### REQUIRED ACTION
The answer must be every line of the records below that holds the word "blue".

### THE DATA
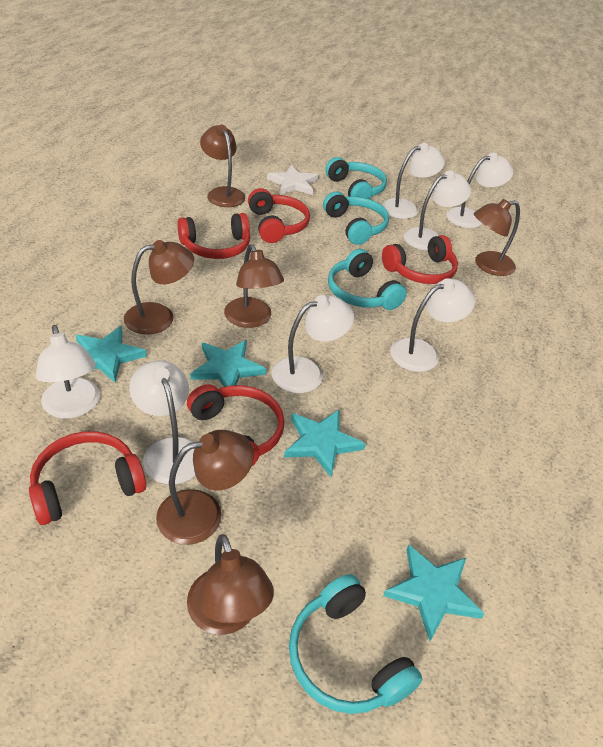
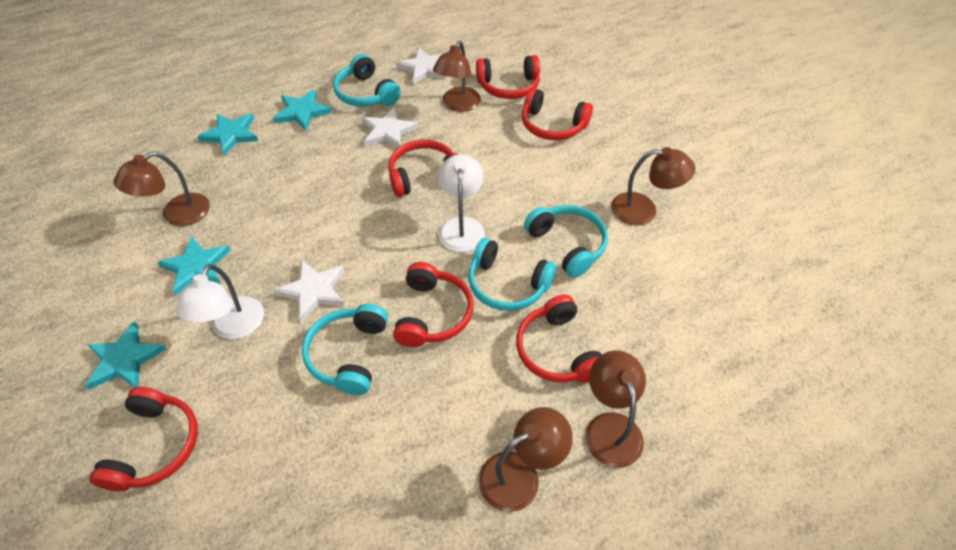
brown lamp: 6 -> 5
red headphones: 5 -> 6
white lamp: 7 -> 2
white star: 1 -> 3

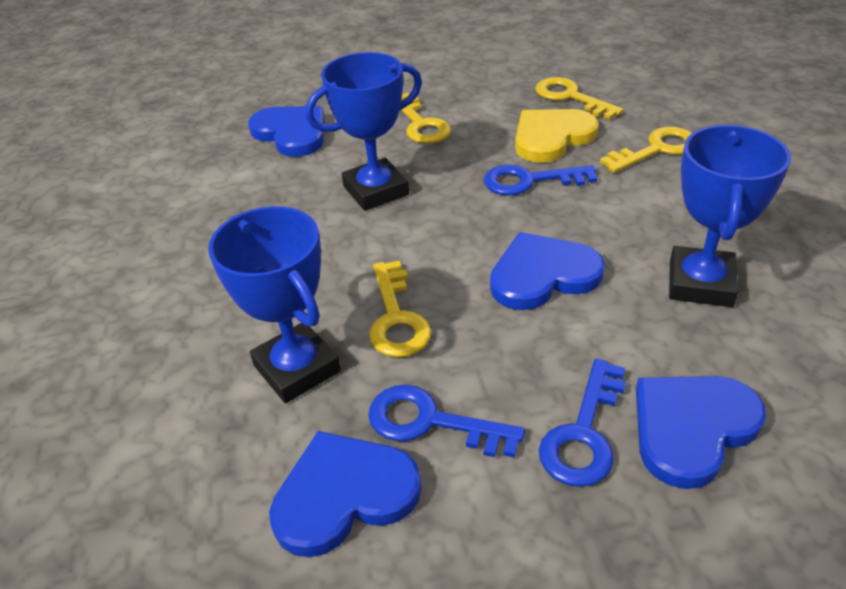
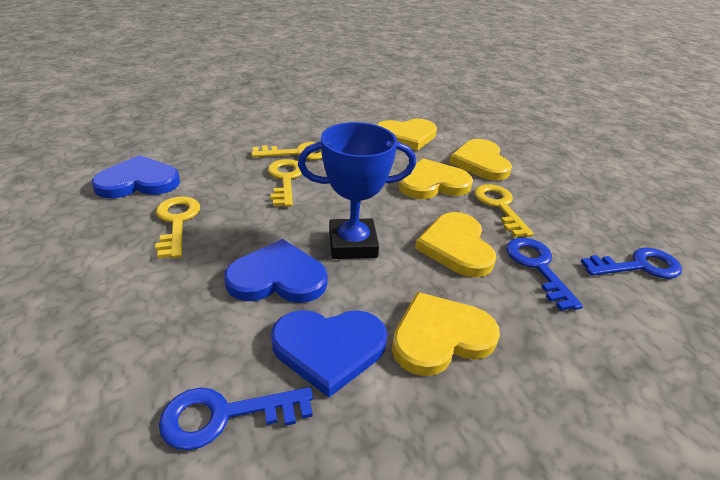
blue heart: 4 -> 3
blue trophy: 3 -> 1
yellow heart: 1 -> 5

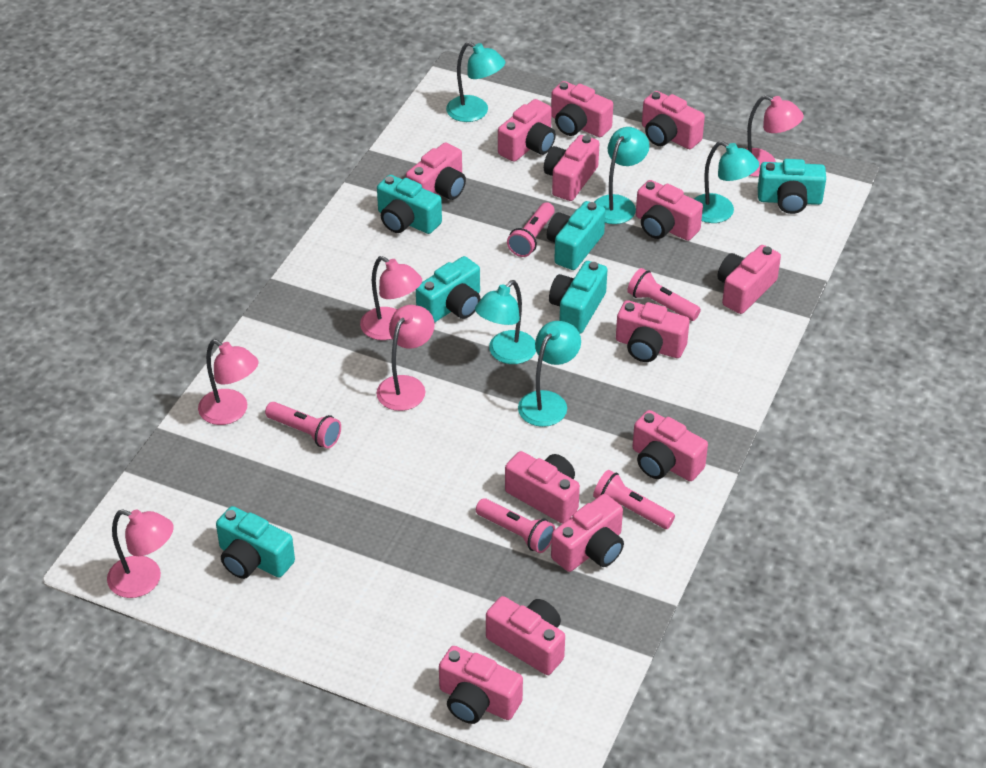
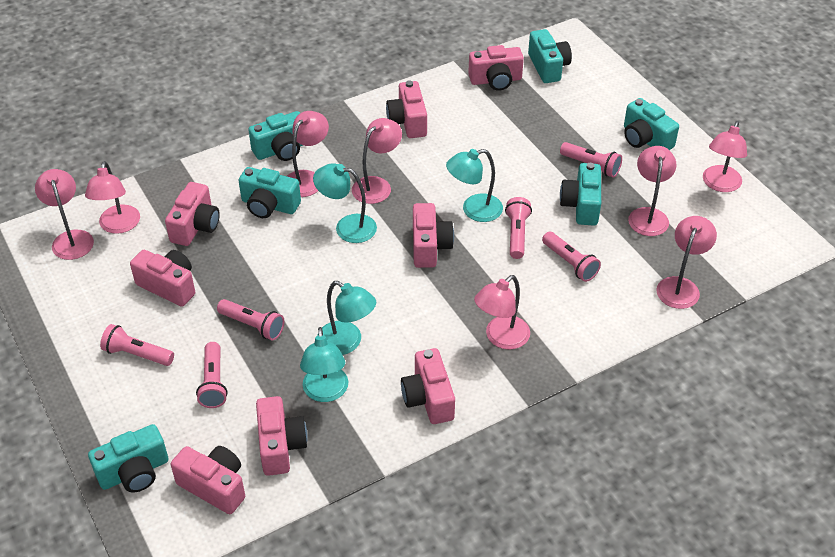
pink camera: 13 -> 8
pink flashlight: 5 -> 6
pink lamp: 5 -> 8
turquoise lamp: 5 -> 4

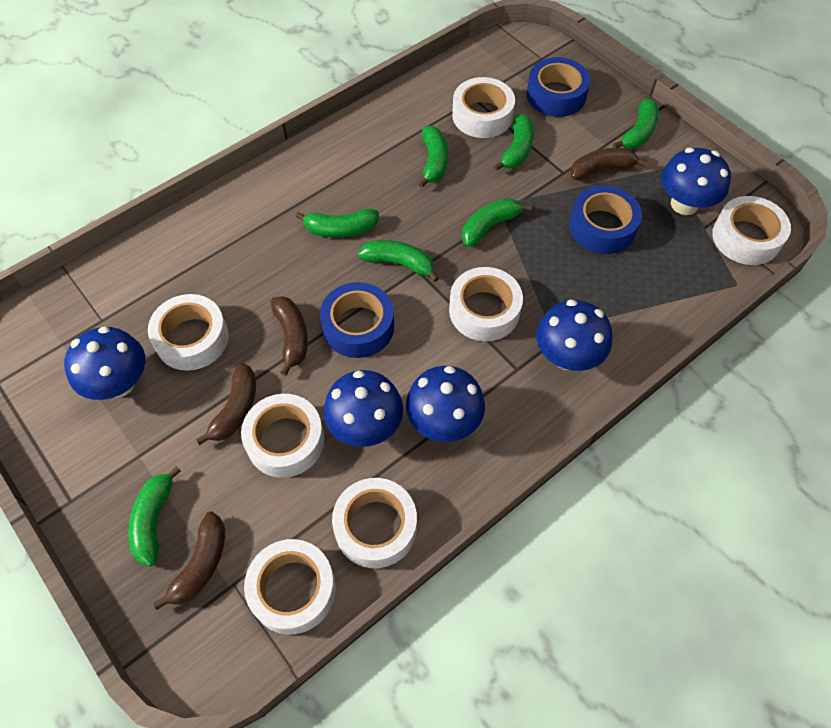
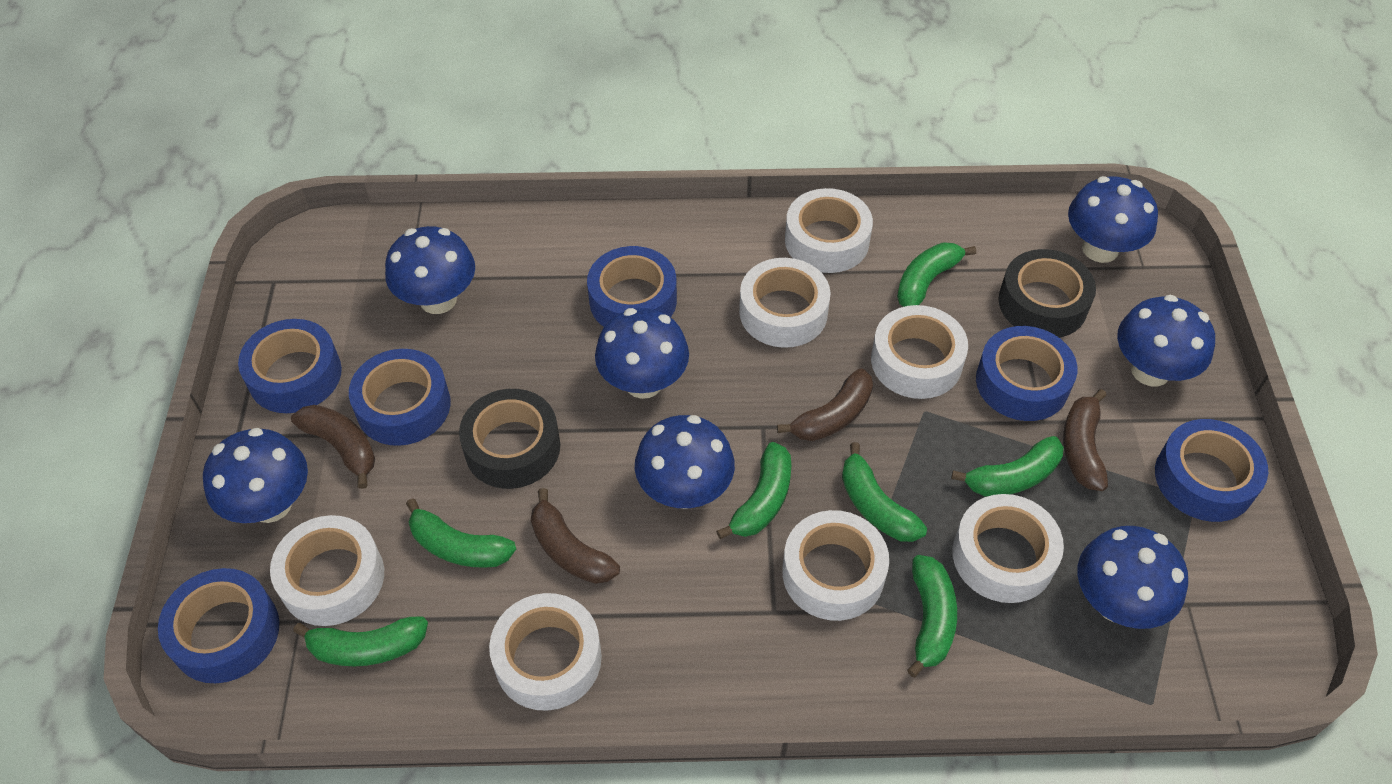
black tape: 0 -> 2
blue mushroom: 5 -> 7
blue tape: 3 -> 6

### RESPONSE
blue heart: 4 -> 3
blue trophy: 3 -> 1
blue mushroom: 5 -> 7
blue tape: 3 -> 6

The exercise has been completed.